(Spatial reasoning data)
- Opening Delimiter -

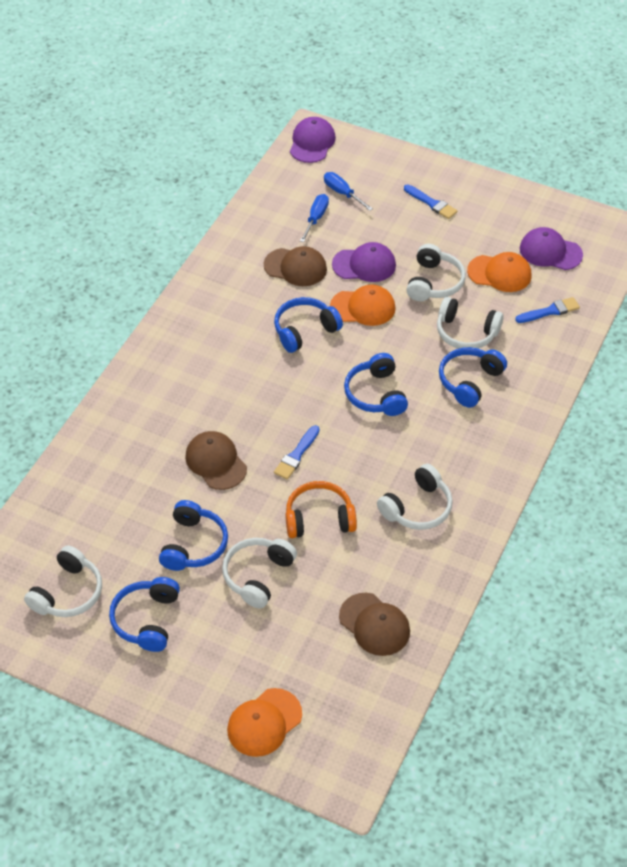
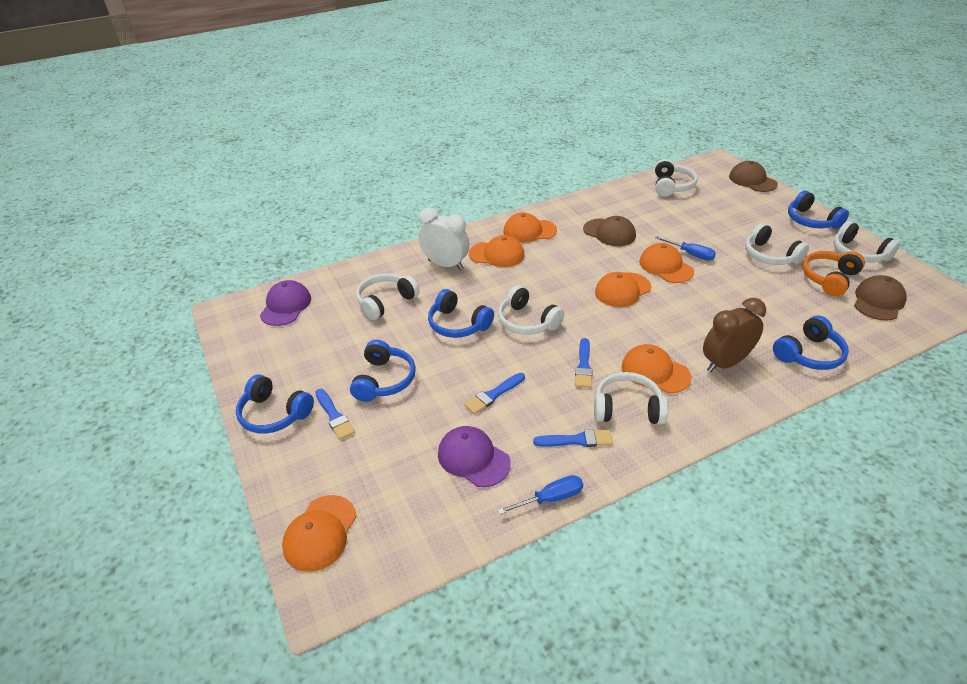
blue brush: 3 -> 4
brown clock: 0 -> 1
orange cap: 3 -> 6
purple cap: 3 -> 2
white clock: 0 -> 1
white headphones: 5 -> 6

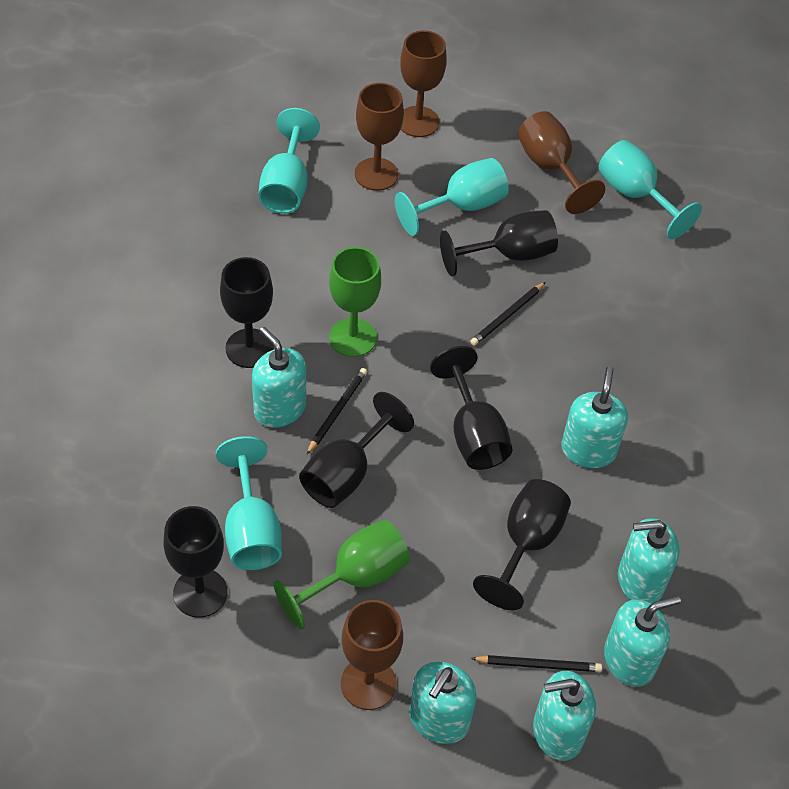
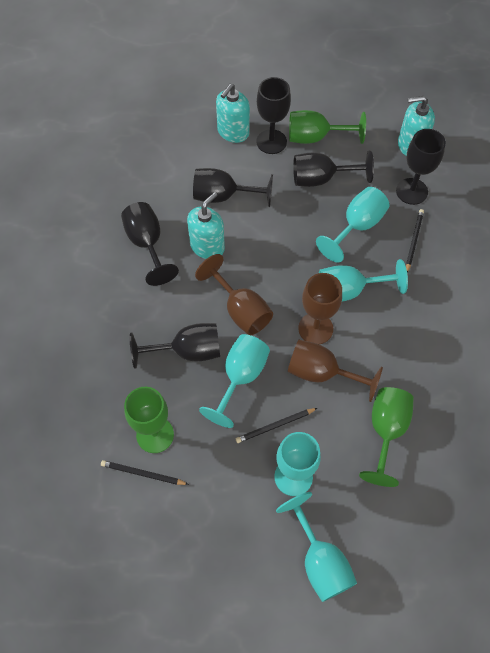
brown goblet: 4 -> 3
green goblet: 2 -> 3
turquoise goblet: 4 -> 5
turquoise soap dispenser: 6 -> 3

- Closing Delimiter -

Reproduce nothing but the lines running from the line with "white clock: 0 -> 1" through the end of the records, keeping both end lines and dropping the pictures.

▶ _EXERCISE RESPONSE_
white clock: 0 -> 1
white headphones: 5 -> 6

brown goblet: 4 -> 3
green goblet: 2 -> 3
turquoise goblet: 4 -> 5
turquoise soap dispenser: 6 -> 3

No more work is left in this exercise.